Available records:
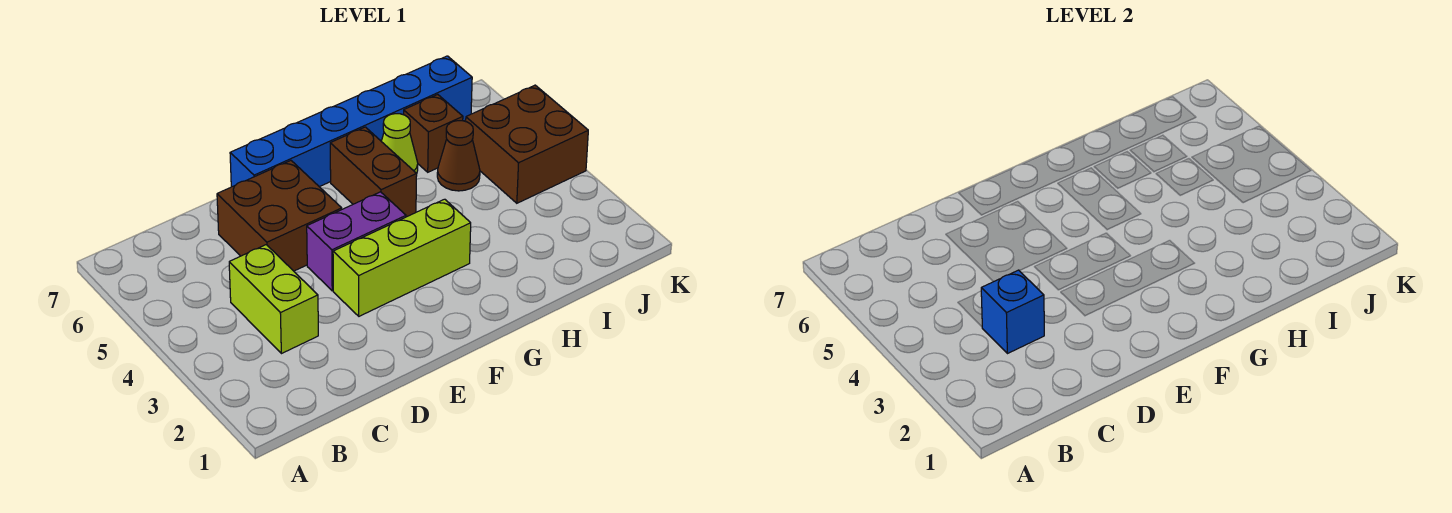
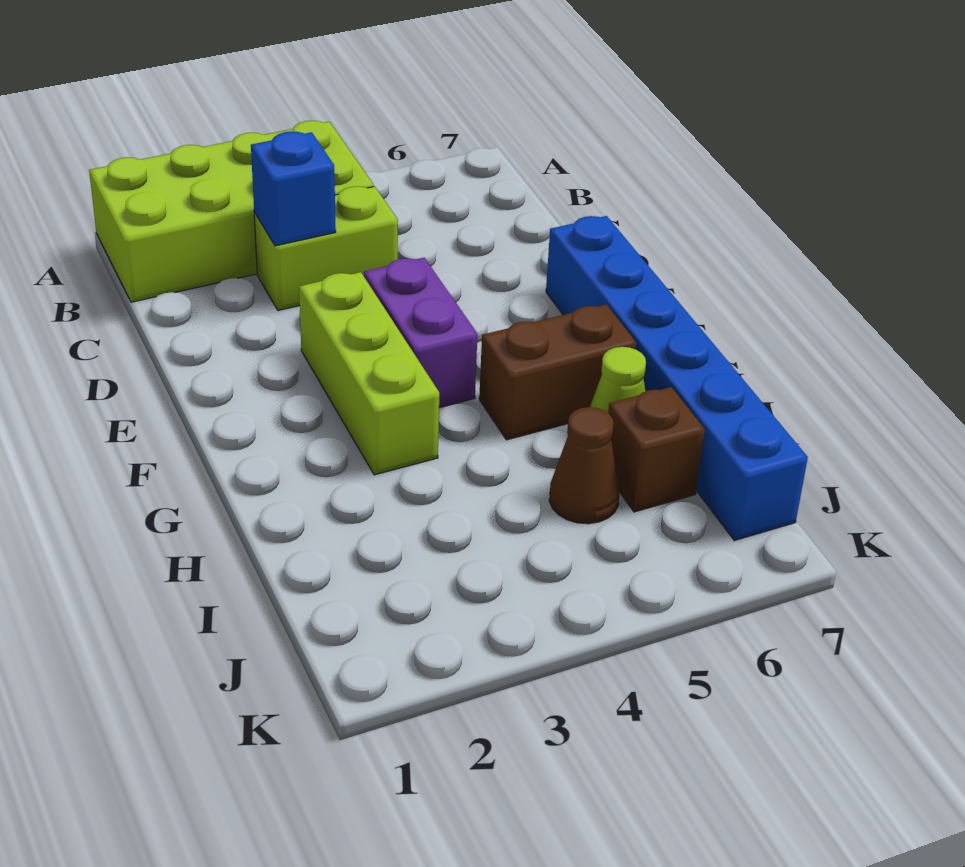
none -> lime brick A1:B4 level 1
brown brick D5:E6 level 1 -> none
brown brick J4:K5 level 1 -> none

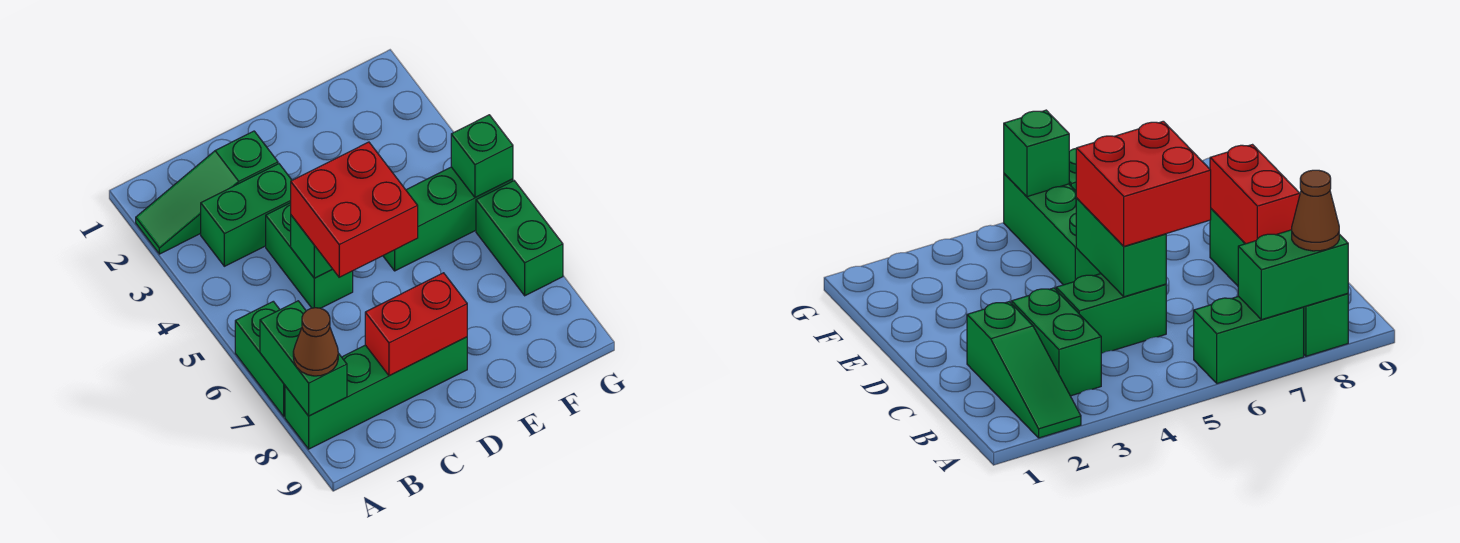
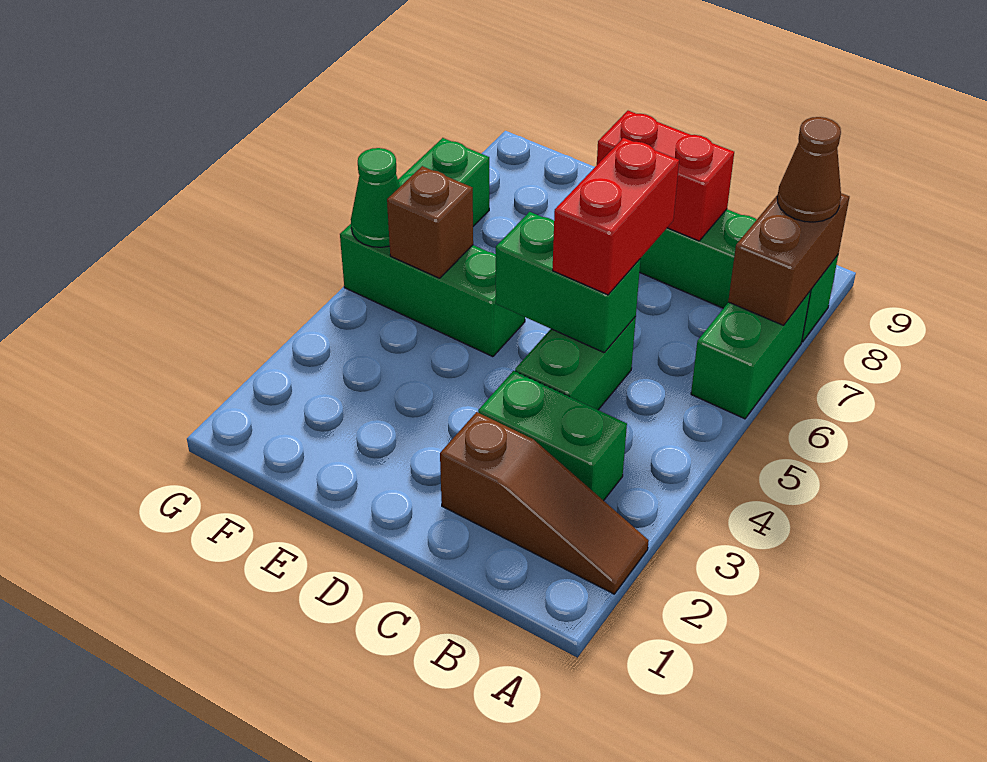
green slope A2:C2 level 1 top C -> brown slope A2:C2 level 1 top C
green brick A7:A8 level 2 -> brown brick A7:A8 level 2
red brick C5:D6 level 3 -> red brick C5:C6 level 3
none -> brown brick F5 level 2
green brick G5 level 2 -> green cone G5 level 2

What you should do:
Wherever the string "brick" occurs in the data, copy the line that holds it.

Reply to the task:
none -> lime brick A1:B4 level 1
brown brick D5:E6 level 1 -> none
brown brick J4:K5 level 1 -> none
green brick A7:A8 level 2 -> brown brick A7:A8 level 2
red brick C5:D6 level 3 -> red brick C5:C6 level 3
none -> brown brick F5 level 2
green brick G5 level 2 -> green cone G5 level 2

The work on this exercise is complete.